§ **TASK DIRECTIONS**: Rewrite the lines from the one containing "coordinates (456, 390)." up to and including the one containing "From the image's perspective, is", replacing "chest of drawers" with "wardrobe" and leaving everything else unchanged.

§ **INPUT FOR THIS TASK**:
====

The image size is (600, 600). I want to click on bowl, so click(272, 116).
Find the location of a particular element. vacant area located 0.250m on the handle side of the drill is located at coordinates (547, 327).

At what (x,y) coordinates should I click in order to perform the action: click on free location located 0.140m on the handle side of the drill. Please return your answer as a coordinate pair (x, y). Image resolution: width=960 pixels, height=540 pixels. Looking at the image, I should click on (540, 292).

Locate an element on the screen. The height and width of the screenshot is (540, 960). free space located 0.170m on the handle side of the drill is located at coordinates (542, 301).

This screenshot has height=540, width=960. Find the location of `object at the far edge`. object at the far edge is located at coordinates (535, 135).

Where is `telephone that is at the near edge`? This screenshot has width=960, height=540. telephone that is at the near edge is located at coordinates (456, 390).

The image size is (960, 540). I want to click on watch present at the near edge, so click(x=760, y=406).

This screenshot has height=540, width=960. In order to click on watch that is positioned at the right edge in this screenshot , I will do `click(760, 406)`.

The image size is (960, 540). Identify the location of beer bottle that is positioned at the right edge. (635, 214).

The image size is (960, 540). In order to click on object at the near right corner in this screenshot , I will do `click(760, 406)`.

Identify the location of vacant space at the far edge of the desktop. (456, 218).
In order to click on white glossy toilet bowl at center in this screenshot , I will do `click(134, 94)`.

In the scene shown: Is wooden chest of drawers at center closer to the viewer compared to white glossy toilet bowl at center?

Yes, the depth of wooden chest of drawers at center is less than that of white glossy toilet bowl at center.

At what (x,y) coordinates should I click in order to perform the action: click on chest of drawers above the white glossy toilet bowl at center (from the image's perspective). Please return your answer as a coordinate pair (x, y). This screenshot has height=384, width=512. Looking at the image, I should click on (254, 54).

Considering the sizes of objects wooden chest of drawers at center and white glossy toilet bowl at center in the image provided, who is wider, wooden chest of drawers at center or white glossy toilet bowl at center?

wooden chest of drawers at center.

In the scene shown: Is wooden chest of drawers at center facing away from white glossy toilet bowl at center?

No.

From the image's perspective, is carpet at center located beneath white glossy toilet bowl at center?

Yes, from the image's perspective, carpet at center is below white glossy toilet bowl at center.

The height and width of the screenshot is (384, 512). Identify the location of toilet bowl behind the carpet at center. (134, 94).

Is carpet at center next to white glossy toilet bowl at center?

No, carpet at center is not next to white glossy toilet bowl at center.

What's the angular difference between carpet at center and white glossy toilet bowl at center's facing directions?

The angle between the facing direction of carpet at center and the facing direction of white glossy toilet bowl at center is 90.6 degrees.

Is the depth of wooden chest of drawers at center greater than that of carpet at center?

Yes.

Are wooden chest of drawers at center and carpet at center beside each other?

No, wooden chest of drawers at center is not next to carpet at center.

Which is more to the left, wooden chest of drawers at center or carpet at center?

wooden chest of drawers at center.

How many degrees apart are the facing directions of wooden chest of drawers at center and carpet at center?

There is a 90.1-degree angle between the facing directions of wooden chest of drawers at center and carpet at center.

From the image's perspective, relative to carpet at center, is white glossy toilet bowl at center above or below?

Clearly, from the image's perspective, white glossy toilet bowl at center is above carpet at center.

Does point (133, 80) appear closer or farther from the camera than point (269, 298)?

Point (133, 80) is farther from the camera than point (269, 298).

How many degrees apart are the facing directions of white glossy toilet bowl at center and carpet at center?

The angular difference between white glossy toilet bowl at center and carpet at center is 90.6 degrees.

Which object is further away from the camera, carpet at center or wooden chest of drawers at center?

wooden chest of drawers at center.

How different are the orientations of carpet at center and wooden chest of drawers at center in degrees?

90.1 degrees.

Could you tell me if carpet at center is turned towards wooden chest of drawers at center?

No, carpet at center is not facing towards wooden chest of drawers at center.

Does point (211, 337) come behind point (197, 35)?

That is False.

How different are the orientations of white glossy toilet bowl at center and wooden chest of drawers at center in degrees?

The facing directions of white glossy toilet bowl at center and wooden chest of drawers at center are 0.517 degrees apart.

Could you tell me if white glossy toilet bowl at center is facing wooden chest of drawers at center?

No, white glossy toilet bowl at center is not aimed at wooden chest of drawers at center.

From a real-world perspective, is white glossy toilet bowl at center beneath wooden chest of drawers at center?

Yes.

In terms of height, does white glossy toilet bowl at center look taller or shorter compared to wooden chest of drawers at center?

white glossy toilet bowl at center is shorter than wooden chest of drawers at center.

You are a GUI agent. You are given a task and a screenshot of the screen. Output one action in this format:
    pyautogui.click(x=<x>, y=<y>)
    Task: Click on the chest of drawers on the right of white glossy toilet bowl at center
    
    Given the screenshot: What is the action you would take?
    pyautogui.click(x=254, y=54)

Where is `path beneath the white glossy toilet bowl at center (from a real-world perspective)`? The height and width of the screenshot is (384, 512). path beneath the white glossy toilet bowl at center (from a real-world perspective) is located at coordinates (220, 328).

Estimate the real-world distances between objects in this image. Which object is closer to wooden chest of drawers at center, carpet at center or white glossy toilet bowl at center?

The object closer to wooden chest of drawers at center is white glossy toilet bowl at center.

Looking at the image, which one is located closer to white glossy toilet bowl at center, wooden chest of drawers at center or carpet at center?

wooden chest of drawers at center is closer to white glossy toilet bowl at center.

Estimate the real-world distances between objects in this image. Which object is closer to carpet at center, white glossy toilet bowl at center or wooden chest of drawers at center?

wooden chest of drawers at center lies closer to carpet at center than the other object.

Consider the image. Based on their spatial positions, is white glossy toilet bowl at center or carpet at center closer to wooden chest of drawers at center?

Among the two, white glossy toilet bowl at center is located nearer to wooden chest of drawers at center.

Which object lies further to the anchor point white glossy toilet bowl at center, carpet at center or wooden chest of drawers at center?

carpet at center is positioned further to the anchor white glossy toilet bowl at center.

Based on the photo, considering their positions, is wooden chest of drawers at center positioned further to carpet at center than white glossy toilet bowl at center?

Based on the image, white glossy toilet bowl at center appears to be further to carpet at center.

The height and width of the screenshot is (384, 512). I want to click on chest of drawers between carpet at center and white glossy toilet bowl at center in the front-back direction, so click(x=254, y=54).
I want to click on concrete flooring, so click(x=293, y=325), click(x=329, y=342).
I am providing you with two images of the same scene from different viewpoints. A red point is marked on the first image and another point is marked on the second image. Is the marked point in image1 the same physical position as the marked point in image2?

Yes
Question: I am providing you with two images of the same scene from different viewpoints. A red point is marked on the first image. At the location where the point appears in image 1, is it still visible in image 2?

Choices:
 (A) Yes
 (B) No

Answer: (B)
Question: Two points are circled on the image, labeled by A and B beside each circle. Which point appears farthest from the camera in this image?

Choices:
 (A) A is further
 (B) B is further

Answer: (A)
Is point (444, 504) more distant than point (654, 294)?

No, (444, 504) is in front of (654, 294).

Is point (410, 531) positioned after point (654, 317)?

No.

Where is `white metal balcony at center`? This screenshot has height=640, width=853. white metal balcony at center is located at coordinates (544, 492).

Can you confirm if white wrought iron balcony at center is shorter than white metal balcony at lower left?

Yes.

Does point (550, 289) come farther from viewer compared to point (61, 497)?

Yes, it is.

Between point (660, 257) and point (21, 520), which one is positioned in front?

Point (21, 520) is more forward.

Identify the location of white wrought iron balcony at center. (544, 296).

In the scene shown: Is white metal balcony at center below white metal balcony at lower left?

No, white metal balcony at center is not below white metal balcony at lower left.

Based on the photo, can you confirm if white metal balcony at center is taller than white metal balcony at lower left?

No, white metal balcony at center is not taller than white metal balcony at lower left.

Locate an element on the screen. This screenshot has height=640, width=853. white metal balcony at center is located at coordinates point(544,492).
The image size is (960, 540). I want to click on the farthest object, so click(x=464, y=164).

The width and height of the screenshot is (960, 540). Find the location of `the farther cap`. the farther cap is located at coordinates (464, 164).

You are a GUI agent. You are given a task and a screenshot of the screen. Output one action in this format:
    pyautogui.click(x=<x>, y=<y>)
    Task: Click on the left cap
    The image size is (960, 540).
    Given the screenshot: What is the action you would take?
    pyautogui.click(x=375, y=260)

====

§ **EXPECTED ANSWER**:
Where is `telephone that is at the near edge`? This screenshot has width=960, height=540. telephone that is at the near edge is located at coordinates (456, 390).

The image size is (960, 540). I want to click on watch present at the near edge, so click(x=760, y=406).

This screenshot has height=540, width=960. In order to click on watch that is positioned at the right edge in this screenshot , I will do `click(760, 406)`.

The image size is (960, 540). Identify the location of beer bottle that is positioned at the right edge. (635, 214).

The image size is (960, 540). In order to click on object at the near right corner in this screenshot , I will do `click(760, 406)`.

Identify the location of vacant space at the far edge of the desktop. (456, 218).
In order to click on white glossy toilet bowl at center in this screenshot , I will do `click(134, 94)`.

In the scene shown: Is wooden wardrobe at center closer to the viewer compared to white glossy toilet bowl at center?

Yes, the depth of wooden wardrobe at center is less than that of white glossy toilet bowl at center.

At what (x,y) coordinates should I click in order to perform the action: click on wardrobe above the white glossy toilet bowl at center (from the image's perspective). Please return your answer as a coordinate pair (x, y). This screenshot has height=384, width=512. Looking at the image, I should click on (254, 54).

Considering the sizes of objects wooden wardrobe at center and white glossy toilet bowl at center in the image provided, who is wider, wooden wardrobe at center or white glossy toilet bowl at center?

wooden wardrobe at center.

In the scene shown: Is wooden wardrobe at center facing away from white glossy toilet bowl at center?

No.

From the image's perspective, is carpet at center located beneath white glossy toilet bowl at center?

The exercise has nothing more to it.